> [Task prompt] Your reply must hold the lines from the one containing "MATRIX pin CLK: D12 -> D21" to the end of the entries, copied exactly, with pictures excluded.

Edit difference data:
____

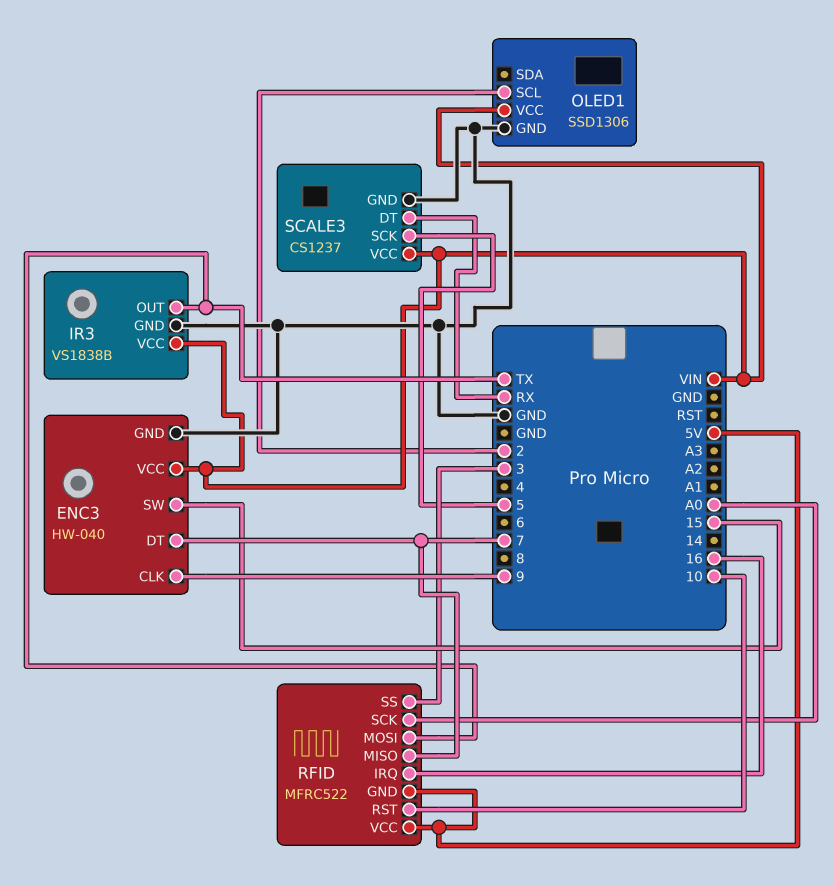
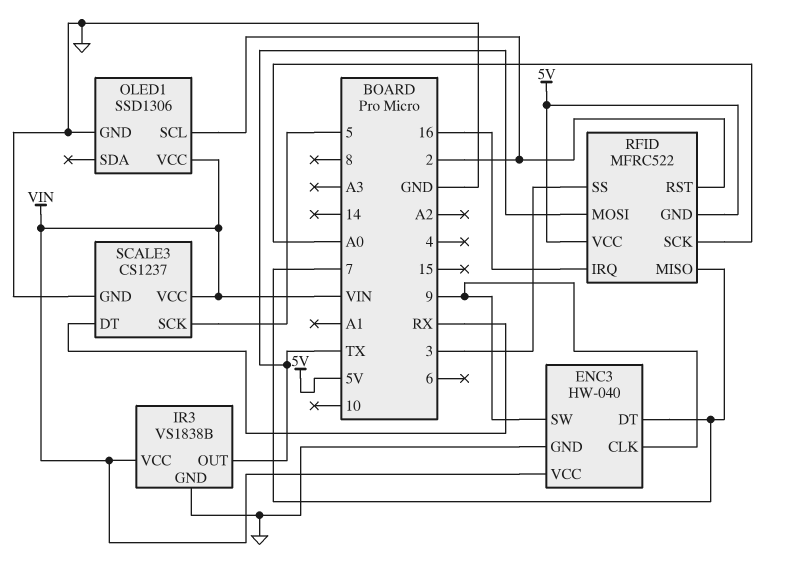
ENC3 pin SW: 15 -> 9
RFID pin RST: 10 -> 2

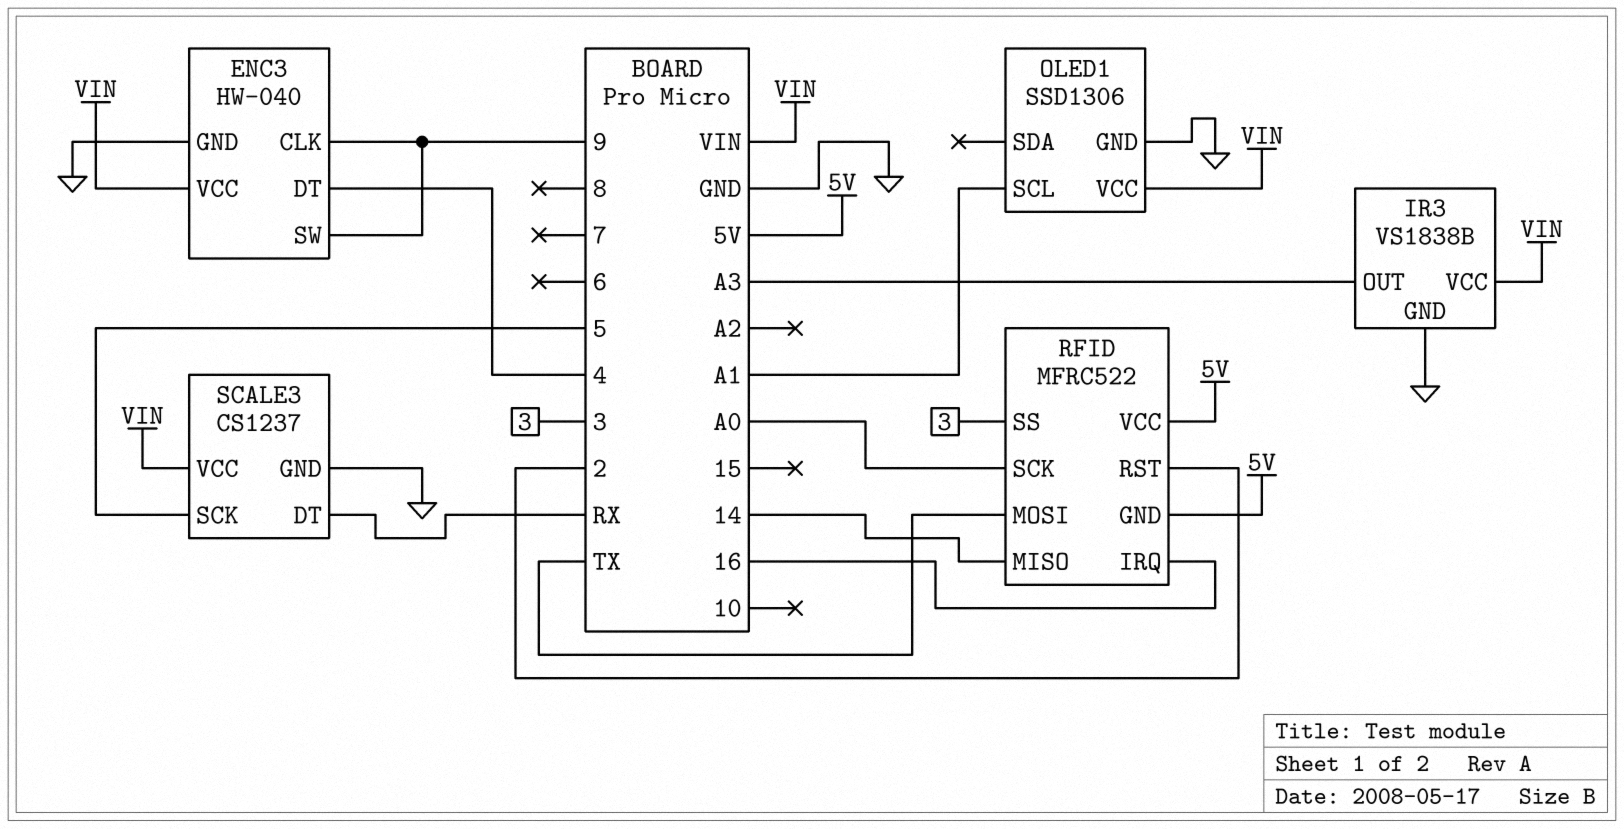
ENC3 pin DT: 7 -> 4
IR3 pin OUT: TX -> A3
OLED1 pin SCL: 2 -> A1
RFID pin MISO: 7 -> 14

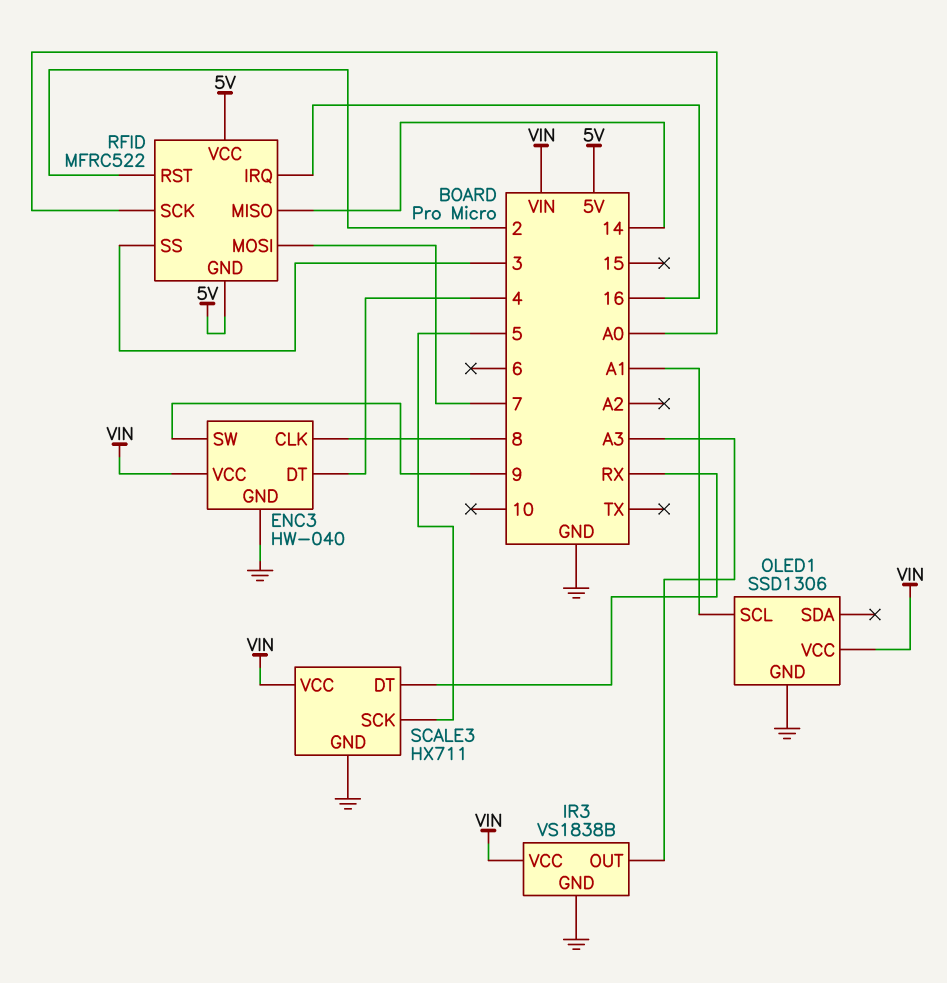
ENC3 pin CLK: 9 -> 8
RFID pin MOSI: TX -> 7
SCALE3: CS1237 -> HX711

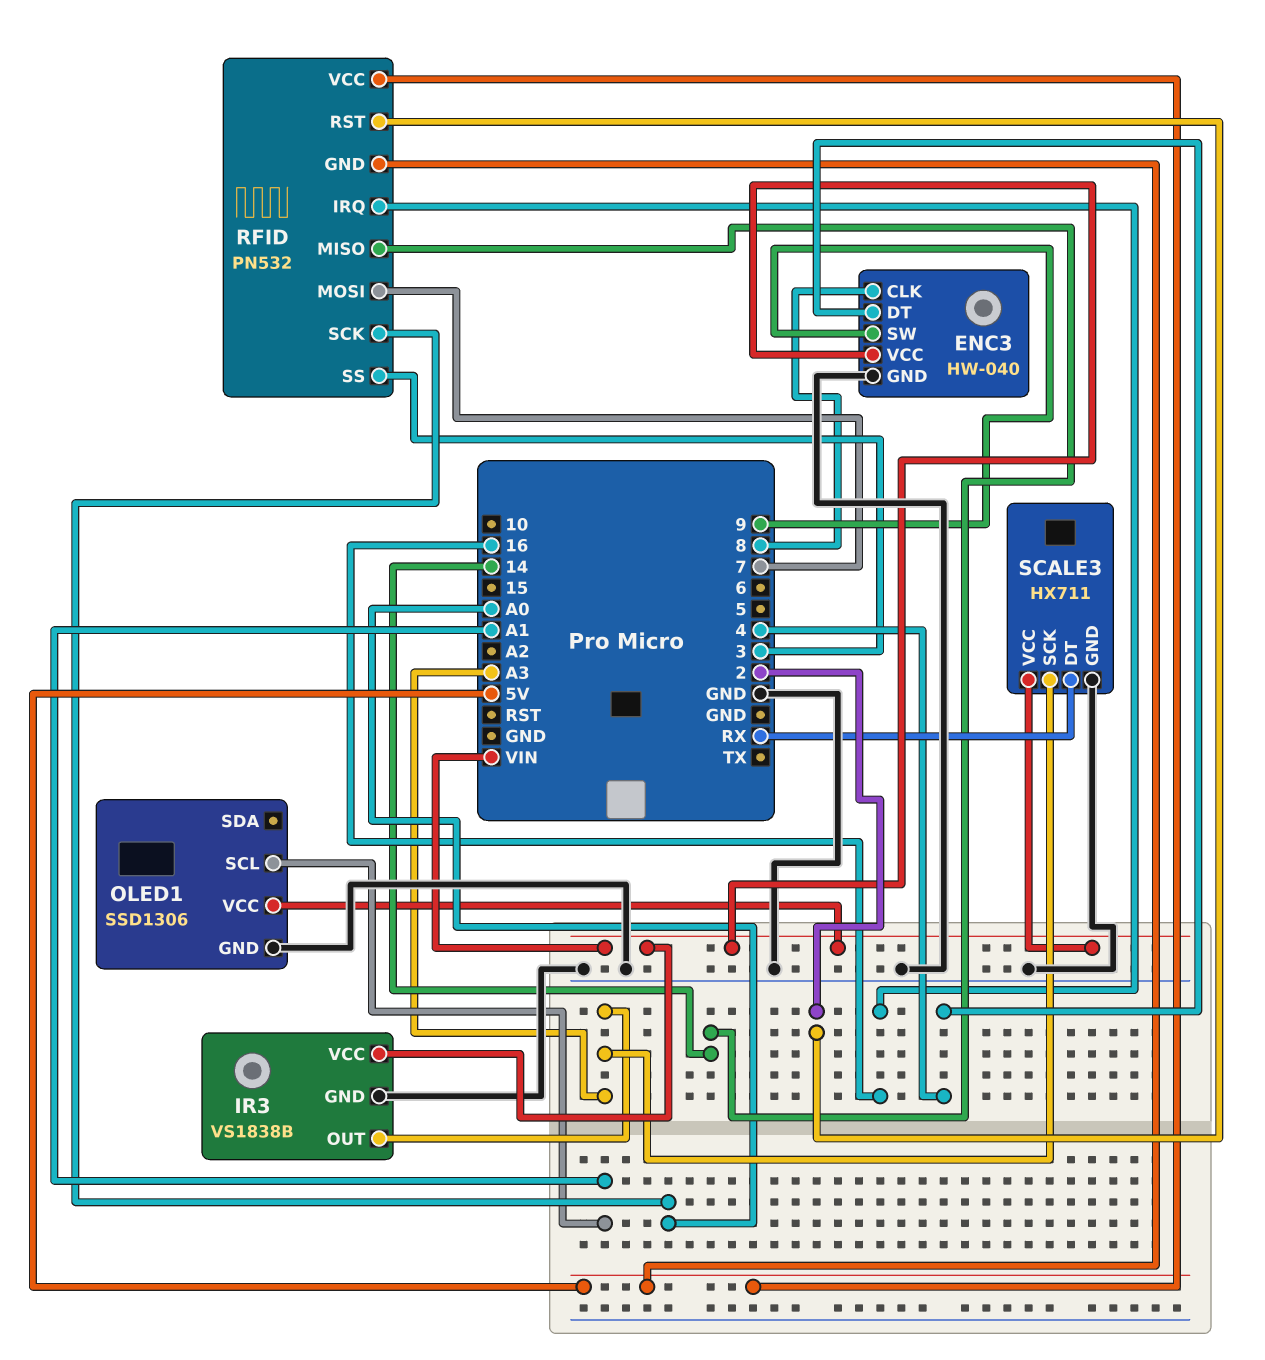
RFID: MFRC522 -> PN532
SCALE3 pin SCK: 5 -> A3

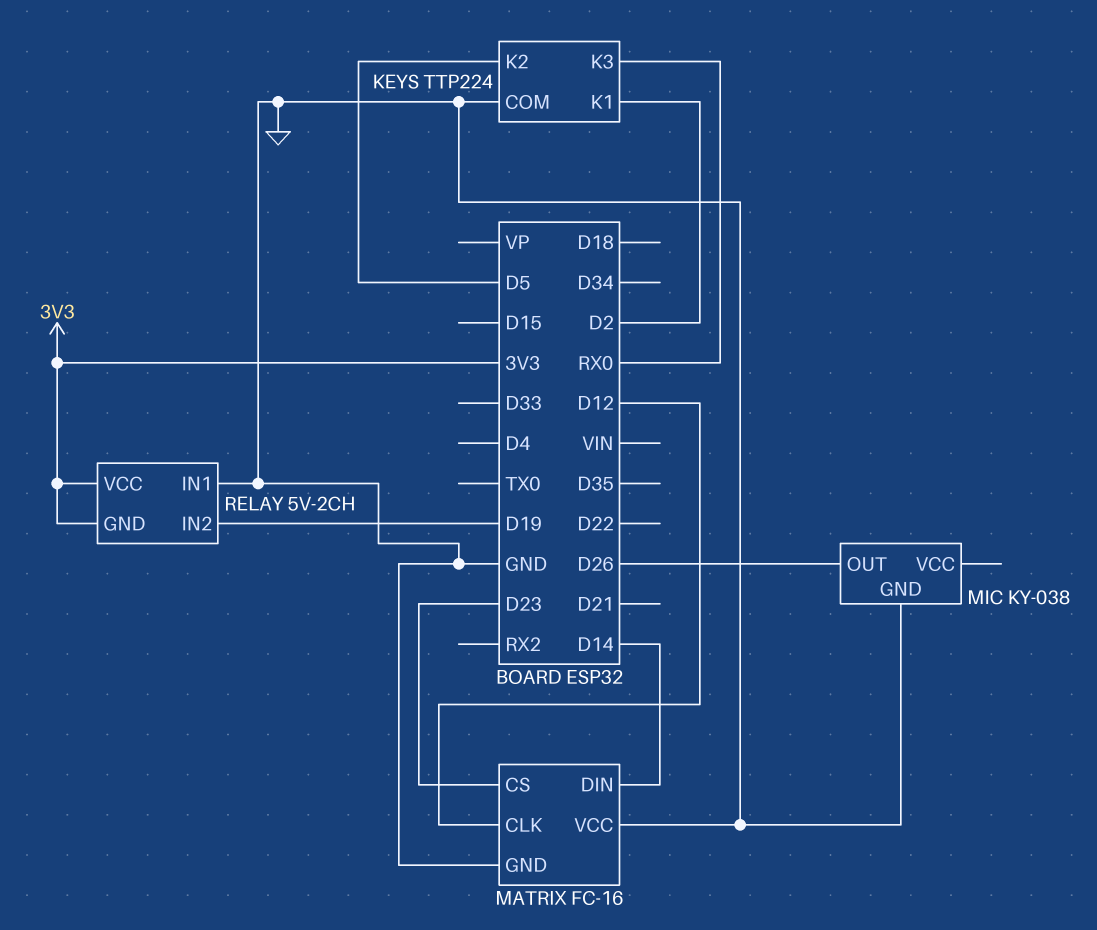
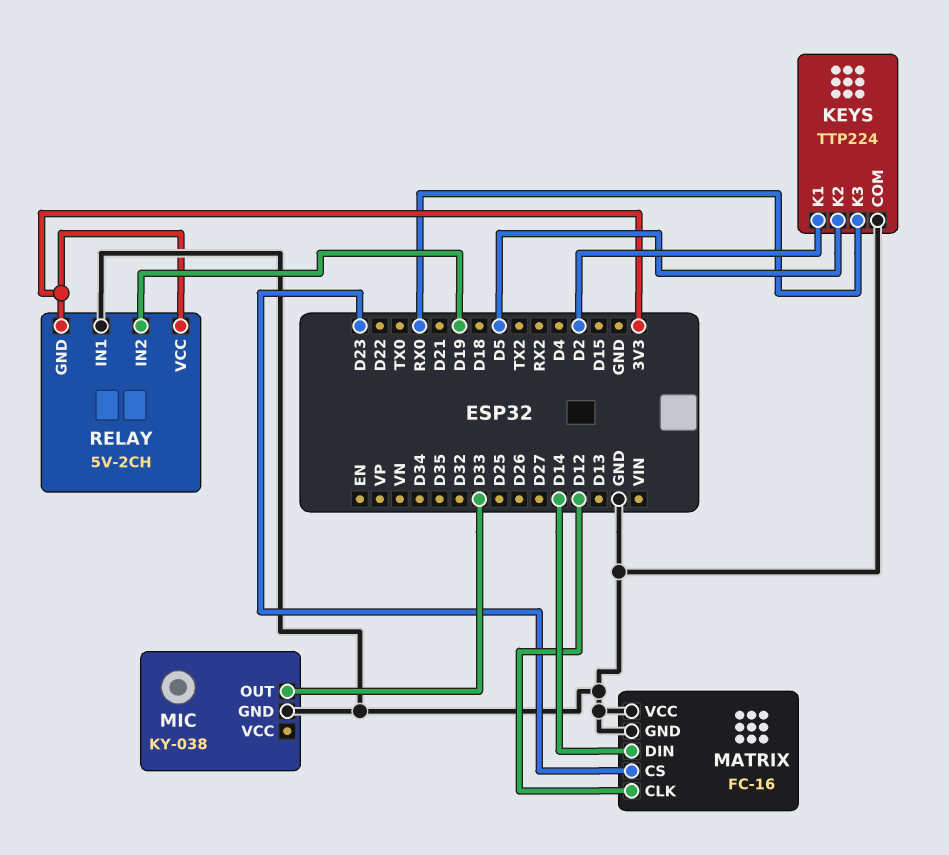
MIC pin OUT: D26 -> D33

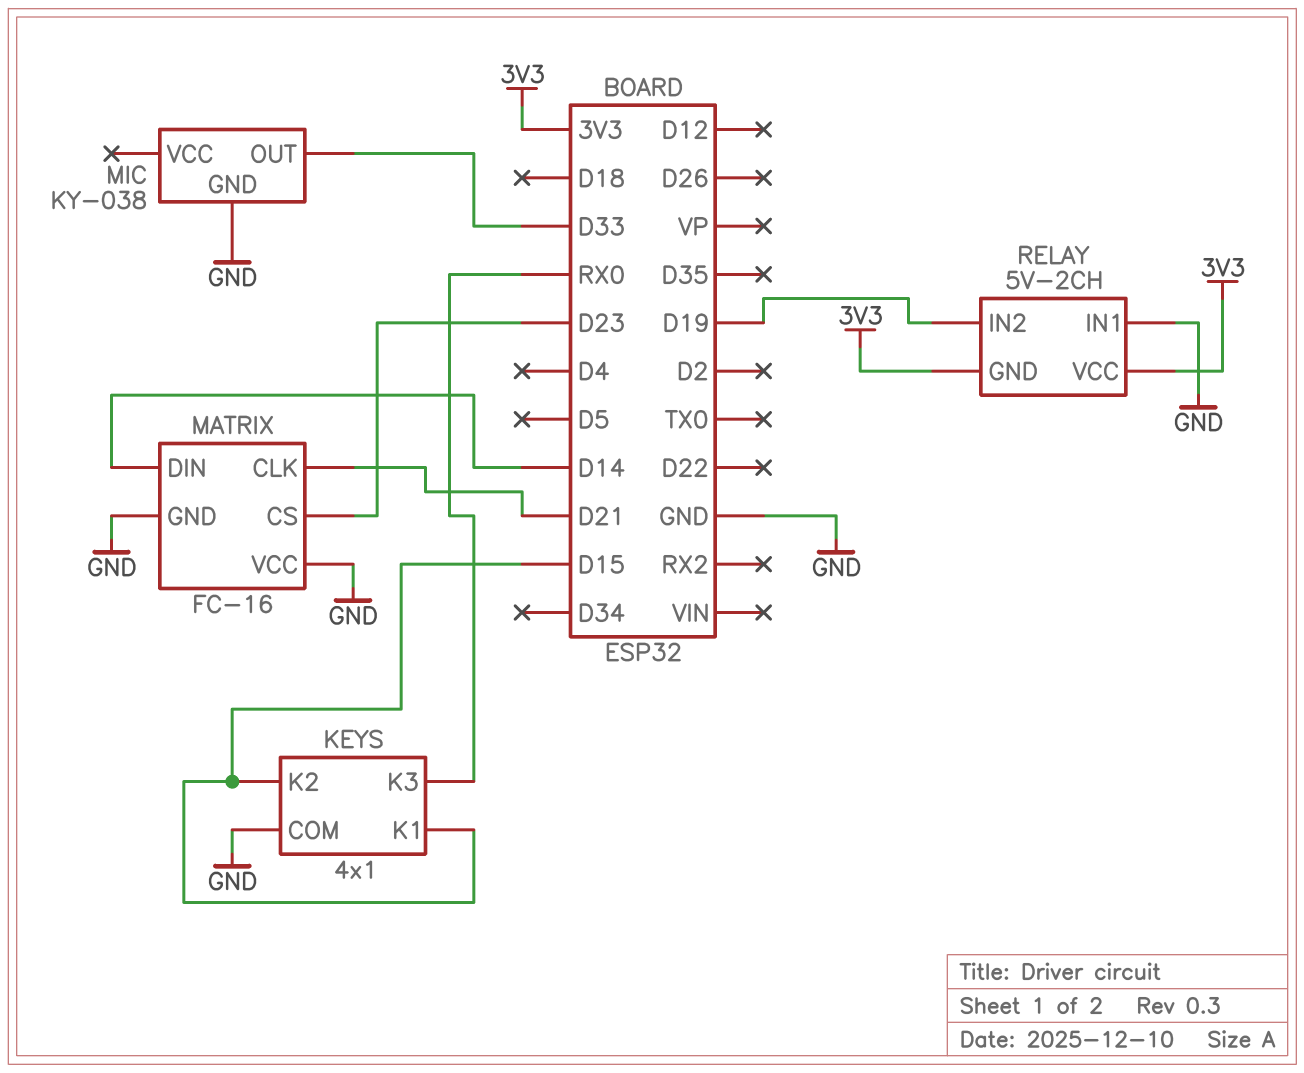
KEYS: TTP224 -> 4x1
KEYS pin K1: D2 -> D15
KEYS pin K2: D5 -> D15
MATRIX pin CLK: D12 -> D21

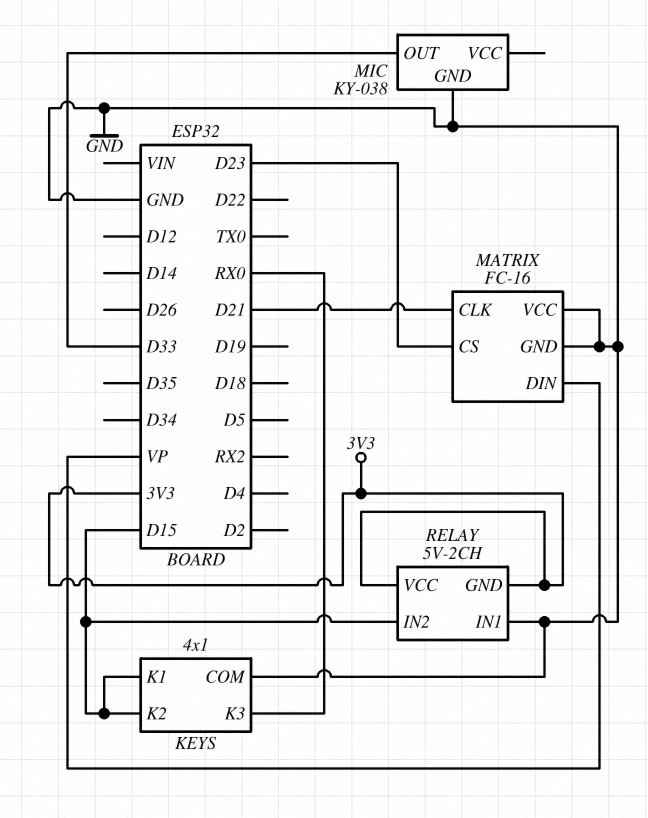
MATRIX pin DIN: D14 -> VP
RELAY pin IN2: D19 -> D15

____

> [Answer area]
MATRIX pin CLK: D12 -> D21

MATRIX pin DIN: D14 -> VP
RELAY pin IN2: D19 -> D15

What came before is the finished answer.